(WHAT THE TASK REQUIRES): Starting at the line below that contains "marmite/blanc [187, 267]" and ending at the line that contains "ampoule/violet [283, 154]", retype each line exactly as it stands, but omit the pictures.

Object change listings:
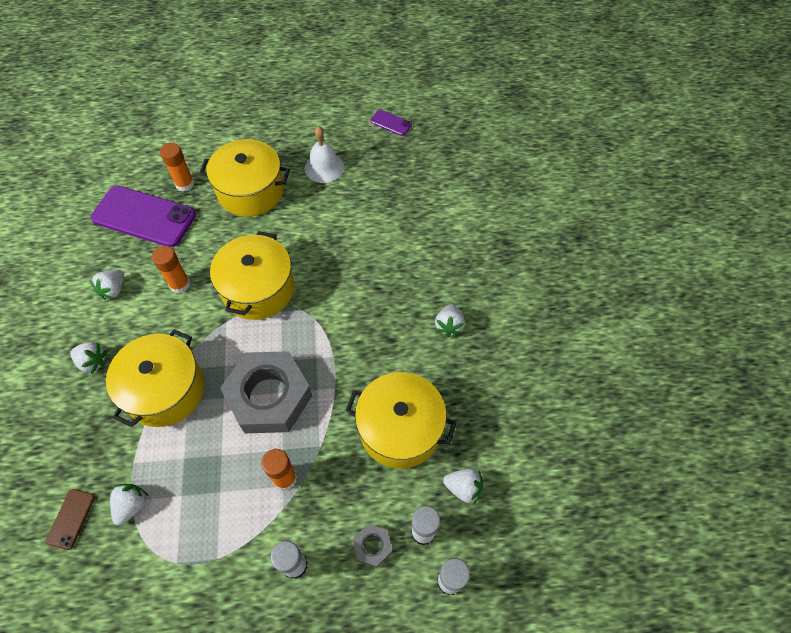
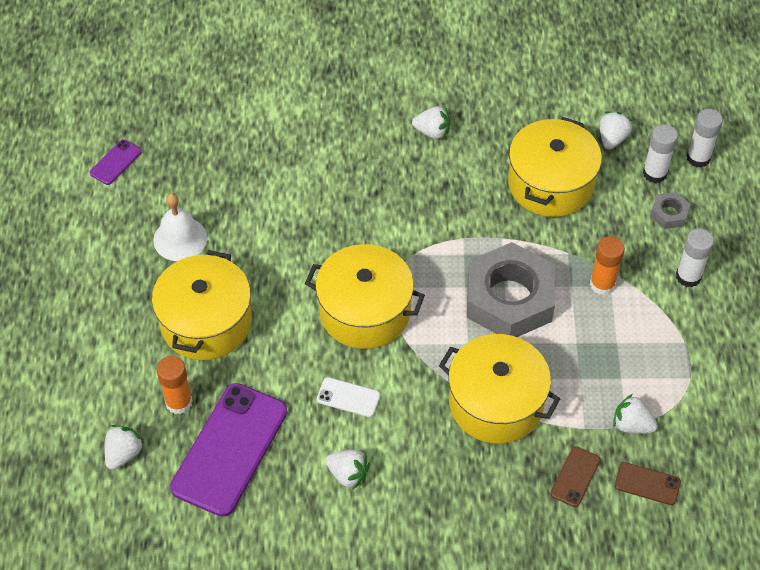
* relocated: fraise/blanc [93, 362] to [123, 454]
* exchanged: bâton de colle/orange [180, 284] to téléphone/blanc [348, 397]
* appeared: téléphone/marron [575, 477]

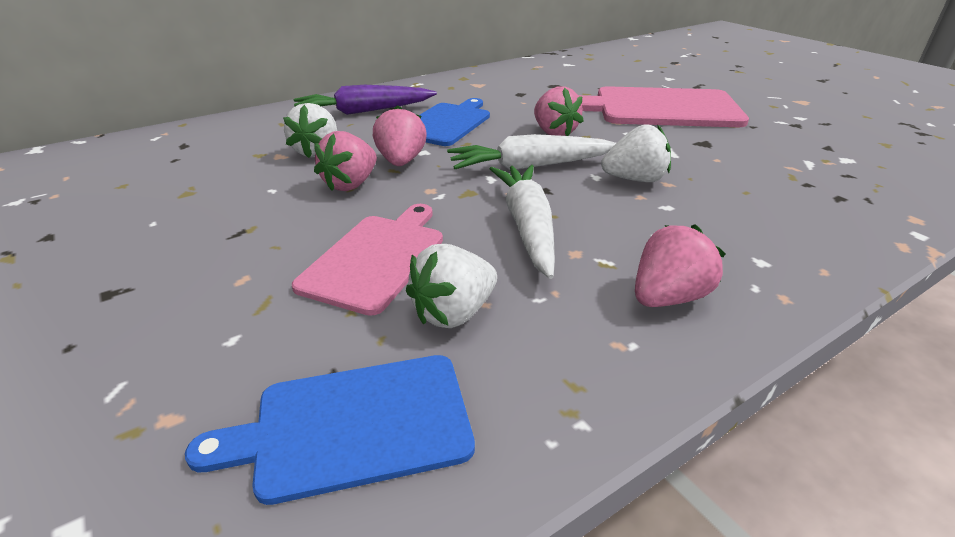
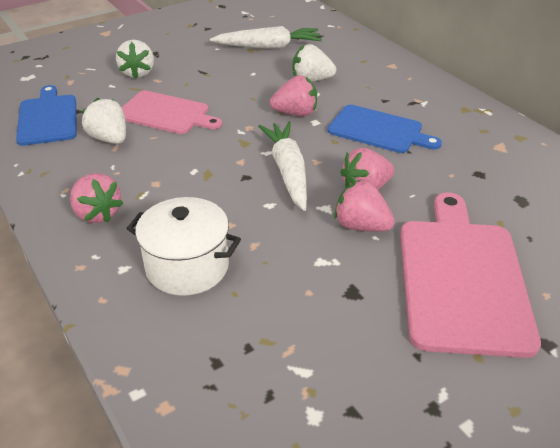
* relocated: fraise/blanc [635, 179] to [138, 73]
* appeared: marmite/blanc [187, 267]
* relocated: carotte/blanc [527, 226] to [268, 47]
* relocated: fraise/rose [350, 184] to [361, 226]
* missing: carotte/violet [364, 111]

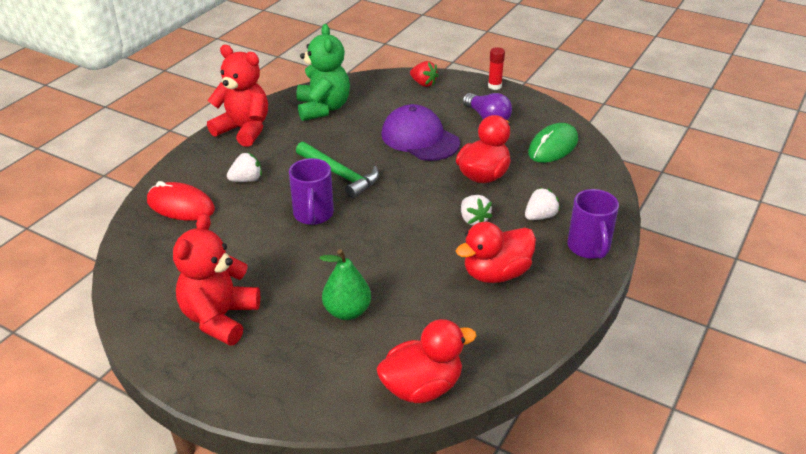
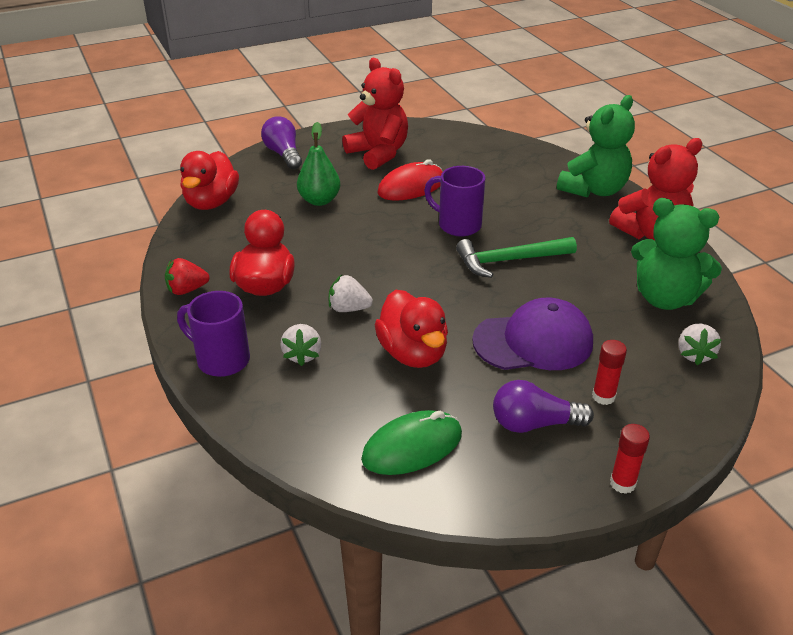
* relocated: fraise/rouge [423, 83] to [187, 290]
* appeared: ampoule/violet [283, 154]
* spun: souris/vert [553, 147] = [412, 447] 75 degrees clockwise
* relocated: souris/rouge [180, 206] to [411, 186]
* appeared: ours en peluche/vert [594, 190]
* appeared: bâton de colle/rouge [603, 396]
* relocated: fraise/blanc [246, 180] to [694, 354]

(EXERCISE OUTPUT):
* appeared: marmite/blanc [187, 267]
* relocated: carotte/blanc [527, 226] to [268, 47]
* relocated: fraise/rose [350, 184] to [361, 226]
* missing: carotte/violet [364, 111]

* relocated: fraise/rouge [423, 83] to [187, 290]
* appeared: ampoule/violet [283, 154]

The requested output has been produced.